— Modification records —
________
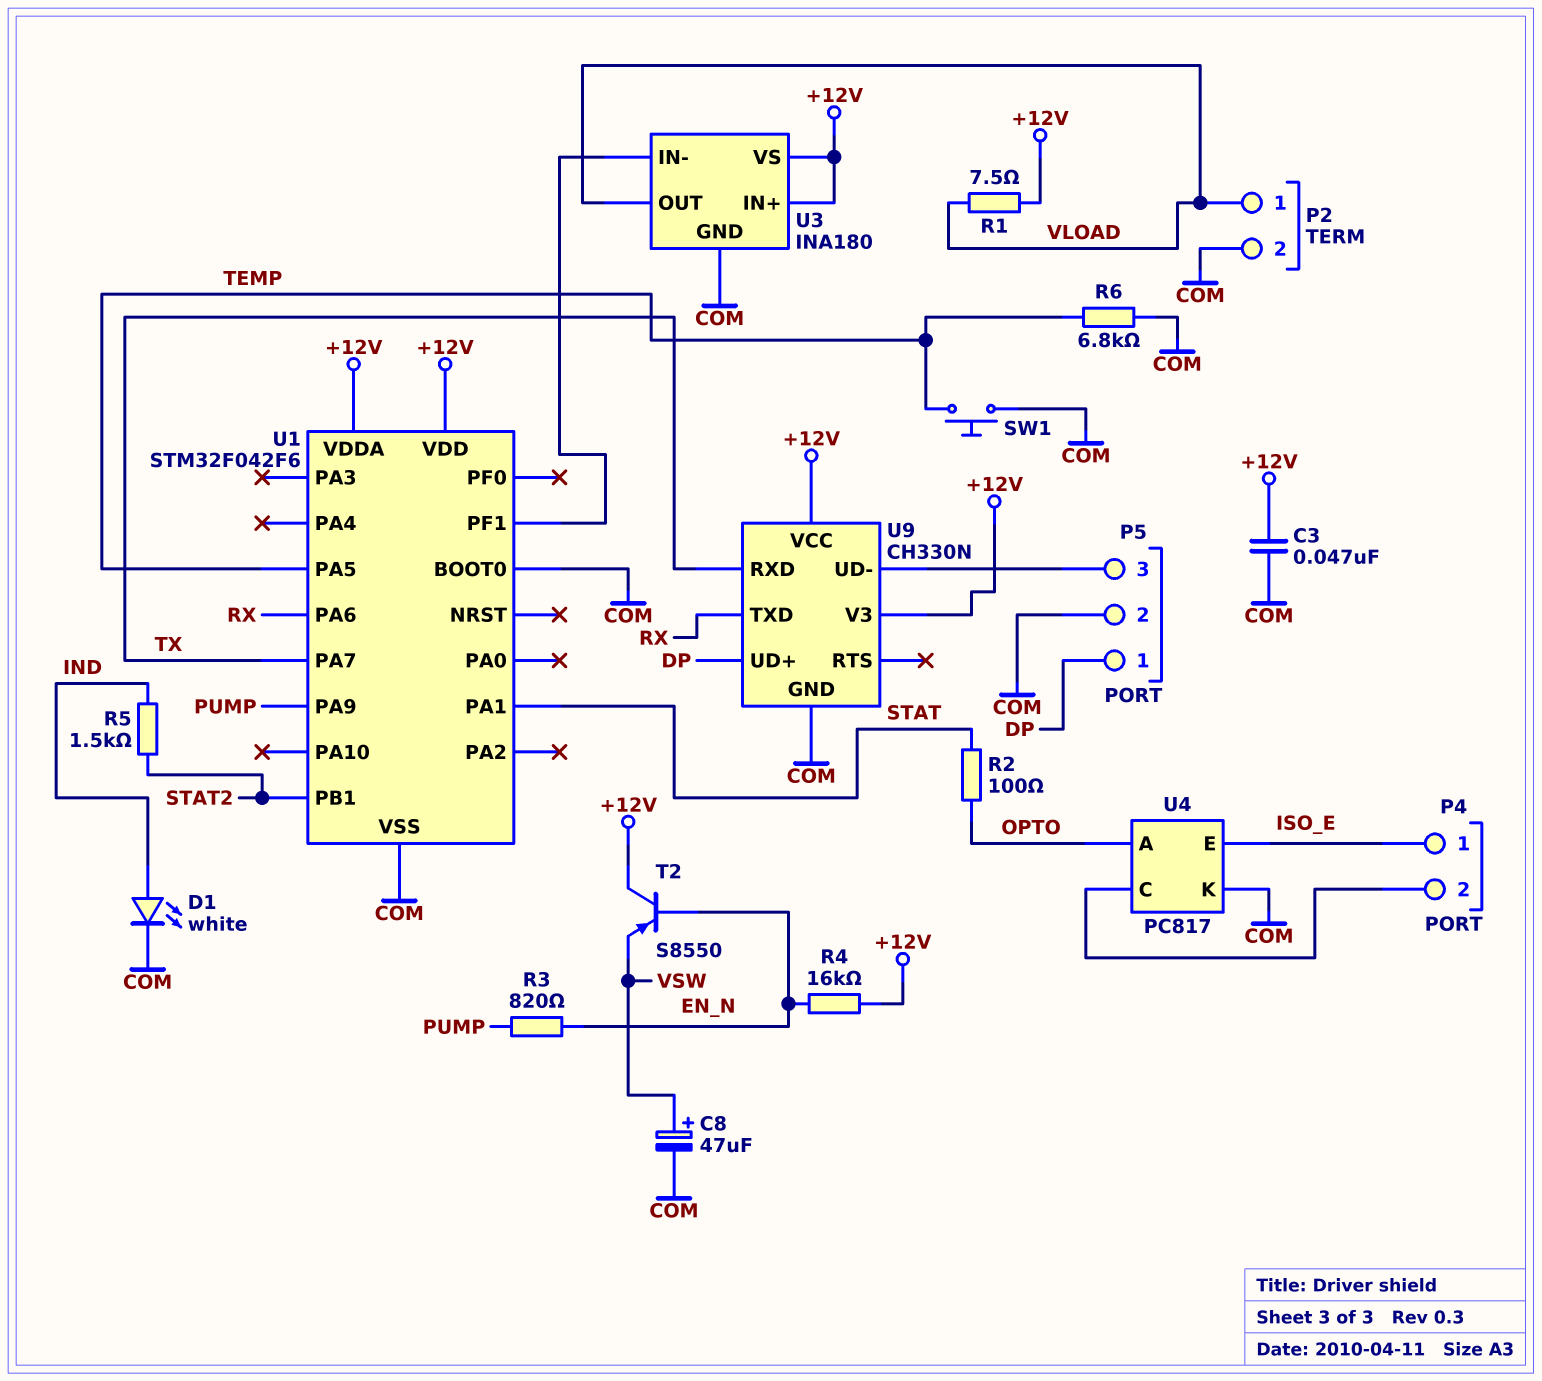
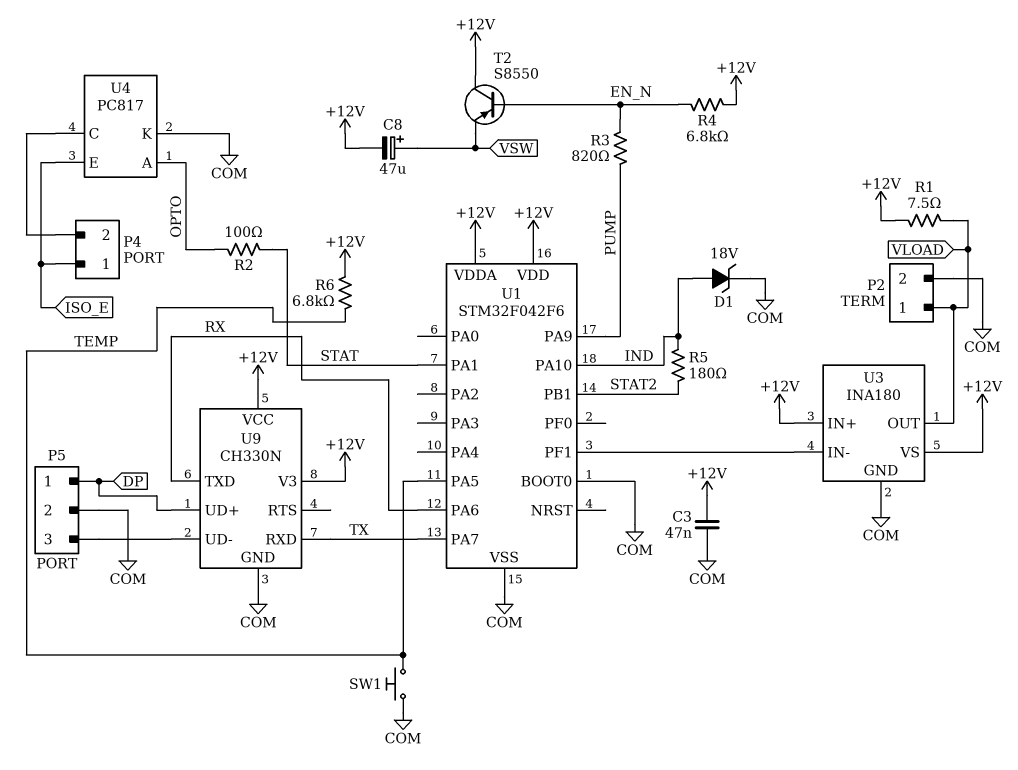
C8: 47uF (plus VSW, minus COM) -> 47uF (plus VSW, minus +12V)
D1: LED white (A IND, K COM) -> zener 18V (A IND, K COM)
R4: 16k (+12V, EN_N) -> 6.8k (+12V, EN_N)
R5: 1.5k (IND, STAT2) -> 180 (IND, STAT2)
R6: 6.8k (COM, TEMP) -> 6.8k (+12V, TEMP)
U1 pin PA10: none -> IND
________
— Goal of the exercise —
Output the records above verbatim. Pictures stay out.

— Solution for this problem —
C8: 47uF (plus VSW, minus COM) -> 47uF (plus VSW, minus +12V)
D1: LED white (A IND, K COM) -> zener 18V (A IND, K COM)
R4: 16k (+12V, EN_N) -> 6.8k (+12V, EN_N)
R5: 1.5k (IND, STAT2) -> 180 (IND, STAT2)
R6: 6.8k (COM, TEMP) -> 6.8k (+12V, TEMP)
U1 pin PA10: none -> IND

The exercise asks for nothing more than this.